Raw records:
○ ○ ○ ○

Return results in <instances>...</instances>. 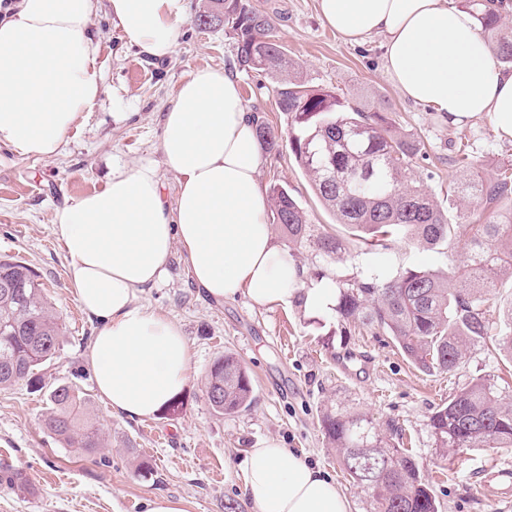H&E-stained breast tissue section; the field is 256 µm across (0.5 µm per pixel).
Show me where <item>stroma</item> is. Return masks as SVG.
<instances>
[{
	"label": "stroma",
	"instance_id": "stroma-1",
	"mask_svg": "<svg viewBox=\"0 0 512 512\" xmlns=\"http://www.w3.org/2000/svg\"><path fill=\"white\" fill-rule=\"evenodd\" d=\"M206 3L187 0L174 52L162 60L128 44L106 8H99L92 20L104 81L98 104L57 157L18 158L0 150V256L36 272L64 331L57 357L41 368L44 390L22 383L0 390V465L19 469L25 479L15 489L0 487V512H144L146 500L156 495L186 498L192 512H224L231 499L239 512H255L241 467L249 450L269 438L327 472L347 492L352 512H366L363 494L350 487L322 431L321 416L331 408L361 414L381 430L390 424L398 428L401 447L423 466L433 486L439 512H512V500L485 488L489 465L512 469V447L444 455L428 426L433 410L458 389L473 378L496 375L505 361L502 353L480 344L454 371L427 373L382 331L346 324L333 312L305 311L292 298L272 309L256 308L242 295L216 303L196 288L177 256L166 277L137 302L175 318L192 347L194 374L180 396L182 410L131 420L112 415L99 398L85 360L95 326L68 293L66 260L51 234L55 210L101 189L113 164L159 157L163 114L195 69L217 66L235 75L250 109L274 129H288V117L275 103L277 77L240 71L223 27L195 23ZM250 3L271 19L276 39L298 62L308 85L346 104L387 108L400 133L420 141L413 168L436 197H443L457 176L449 135L465 138L486 174L500 163L512 164V141L501 138L489 119L453 127L431 107L402 98L382 68L378 41L345 43L322 24L317 0ZM259 180L265 189L287 186L317 232L343 238L341 258L326 261L313 246L289 245L283 232L275 231L277 246L312 277L443 270L464 254L470 237L468 228H459L444 254L400 239L362 250L353 231L337 223L314 195L285 141L278 151L264 153ZM227 354L247 368L254 401L238 413L218 415L206 401L205 382L213 362ZM64 383L78 389L100 423L105 445L94 453L70 448L44 426L48 391Z\"/></svg>",
	"mask_w": 512,
	"mask_h": 512
}]
</instances>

○ ○ ○ ○

◆ Short problem ◆
Quote exactly what appears from the line containing "Show me where" through the final line of the listing above, including both of those lines.

◆ Answer to this exercise ◆
Show me where <item>stroma</item> is. Return masks as SVG.
<instances>
[{
	"label": "stroma",
	"instance_id": "stroma-1",
	"mask_svg": "<svg viewBox=\"0 0 512 512\" xmlns=\"http://www.w3.org/2000/svg\"><path fill=\"white\" fill-rule=\"evenodd\" d=\"M206 3L187 0L174 52L162 60L128 44L106 8H99L92 20L104 81L98 104L57 157L18 158L0 150V256L36 272L64 331L57 357L41 368L44 390L22 383L0 390V465L19 469L25 479L15 489L0 487V512H144L146 500L156 495L186 498L192 512H224L231 499L239 512H255L241 467L249 450L269 438L327 472L347 492L352 512H366L363 494L350 487L322 431L321 416L331 408L361 414L381 430L390 424L398 428L401 447L423 466L433 486L439 512H512V500L485 488L489 465L512 469V447L444 455L428 426L433 410L458 389L473 378L496 375L505 361L502 353L480 344L454 371L427 373L382 331L346 324L333 312L305 311L292 298L272 309L256 308L242 295L216 303L196 288L177 256L166 277L137 302L175 318L192 347L194 374L180 396L182 410L131 420L112 415L99 398L85 360L95 326L68 293L66 260L51 234L55 210L101 189L113 164L159 157L163 114L195 69L217 66L235 75L250 109L274 129H288V117L275 103L277 77L240 71L223 27L195 23ZM250 3L271 19L276 39L298 62L308 85L346 104L387 108L400 133L420 141L413 168L436 197H443L457 176L449 135L465 138L486 174L500 163L512 164V141L501 138L489 119L453 127L431 107L402 98L382 68L378 41L345 43L322 24L317 0ZM259 180L265 189L287 186L317 232L343 238L341 258L326 261L313 246L289 245L283 232L275 231L277 246L312 277L443 270L464 254L470 237L468 228H459L444 254L400 239L362 250L353 231L337 223L314 195L285 141L278 151L264 153ZM227 354L247 368L254 401L238 413L218 415L206 401L205 382L213 362ZM64 383L78 389L100 423L105 445L94 453L70 448L44 426L48 391Z\"/></svg>",
	"mask_w": 512,
	"mask_h": 512
}]
</instances>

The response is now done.